Copy out the records word for word, from the line that contains "Question: Estimate the" through the end of the records, and leave the pictures out.

*-*-*

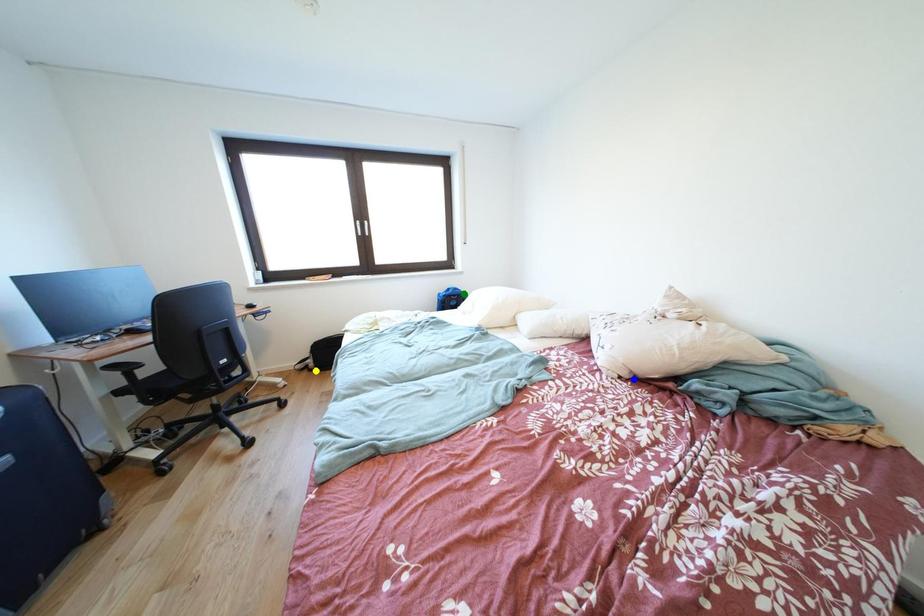
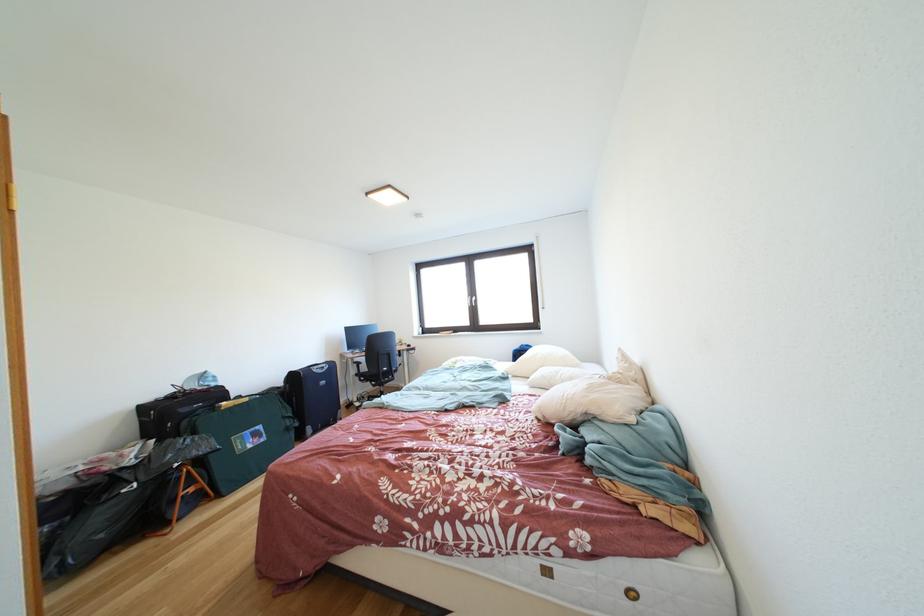
I am providing you with two images of the same scene from different viewpoints. Three points are marked in image1. Which point corresponds to a part or object that is occluded in image2?In image1, three points are marked. Which of them correspond to a part or object that is occluded in image2?Among the three points shown in image1, which one corresponds to a part or object that is no longer visible due to occlusion in image2?

yellow point cannot be seen in image2.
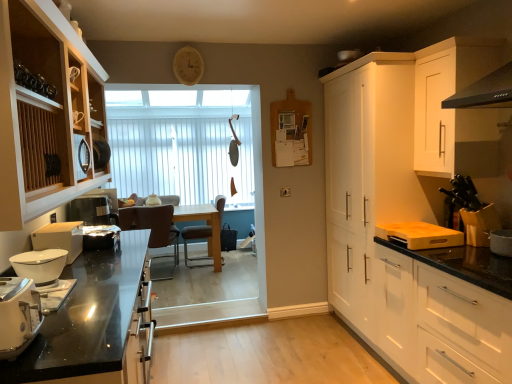
Question: From the image's perspective, is white matte cabinet at upper right, acting as the 4th cabinetry starting from the left, above or below white matte cabinet at right, positioned as the 2th cabinetry in right-to-left order?

Choices:
 (A) above
 (B) below

Answer: (A)

Question: Is white matte cabinet at upper right, which is counted as the 1th cabinetry, starting from the right, to the left or to the right of white matte cabinet at right, positioned as the 3th cabinetry in left-to-right order, in the image?

Choices:
 (A) left
 (B) right

Answer: (B)

Question: Estimate the real-world distances between objects in this image. Which object is closer to the white matte cabinet at right, which ranks as the third cabinetry in right-to-left order?

Choices:
 (A) white matte cabinet at upper right, acting as the 4th cabinetry starting from the left
 (B) white glossy bowl at left, arranged as the second kitchen appliance when viewed from the back
 (C) white plastic toaster at lower left, the 3th kitchen appliance in the back-to-front sequence
 (D) white ceramic pot at right, arranged as the first appliance when viewed from the right
 (E) brown leather chair at center

Answer: (A)

Question: Which of these objects is positioned closest to the white plastic toaster at lower left, the 3th kitchen appliance in the back-to-front sequence?

Choices:
 (A) white ceramic pot at right, which is the 2th appliance from left to right
 (B) white glossy bowl at left, positioned as the 1th kitchen appliance in back-to-front order
 (C) white matte cabinet at upper right, which is counted as the 1th cabinetry, starting from the right
 (D) white matte cabinet at right, positioned as the 2th cabinetry in right-to-left order
 (E) white vertical blinds at center

Answer: (B)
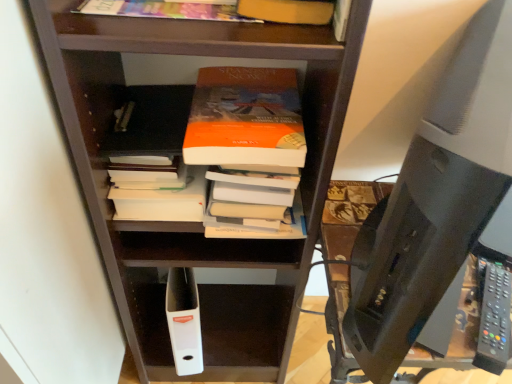
Identify the location of free space to the left of black plastic remote at lower right. The width and height of the screenshot is (512, 384). click(x=425, y=321).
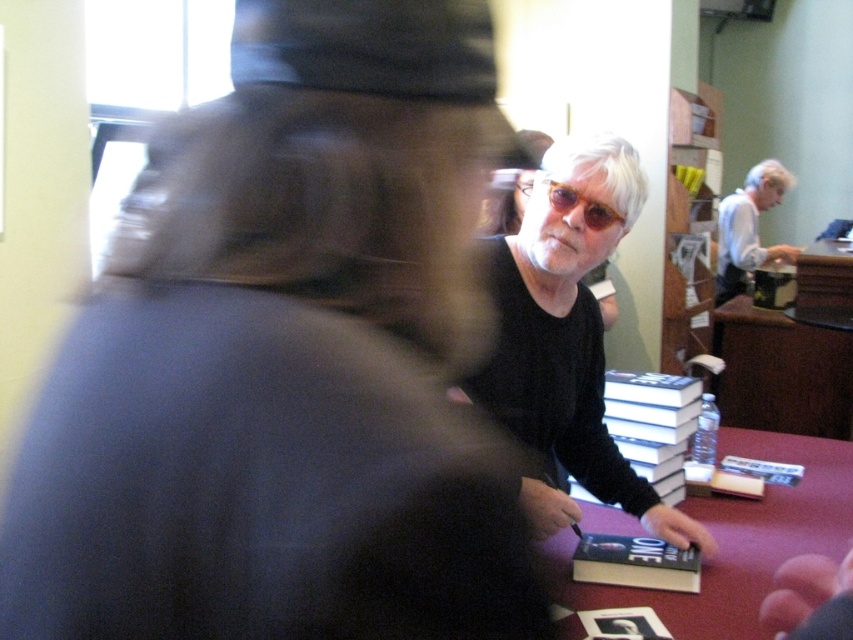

*-*-*

## Expected answer
Question: Estimate the real-world distances between objects in this image. Which object is closer to the white matte cabinet at right, which ranks as the third cabinetry in right-to-left order?

Choices:
 (A) white matte cabinet at upper right, acting as the 4th cabinetry starting from the left
 (B) white glossy bowl at left, arranged as the second kitchen appliance when viewed from the back
 (C) white plastic toaster at lower left, the 3th kitchen appliance in the back-to-front sequence
 (D) white ceramic pot at right, arranged as the first appliance when viewed from the right
 (E) brown leather chair at center

Answer: (A)

Question: Which of these objects is positioned closest to the white plastic toaster at lower left, the 3th kitchen appliance in the back-to-front sequence?

Choices:
 (A) white ceramic pot at right, which is the 2th appliance from left to right
 (B) white glossy bowl at left, positioned as the 1th kitchen appliance in back-to-front order
 (C) white matte cabinet at upper right, which is counted as the 1th cabinetry, starting from the right
 (D) white matte cabinet at right, positioned as the 2th cabinetry in right-to-left order
 (E) white vertical blinds at center

Answer: (B)
Identify the location of free space to the left of black plastic remote at lower right. The width and height of the screenshot is (512, 384). click(x=425, y=321).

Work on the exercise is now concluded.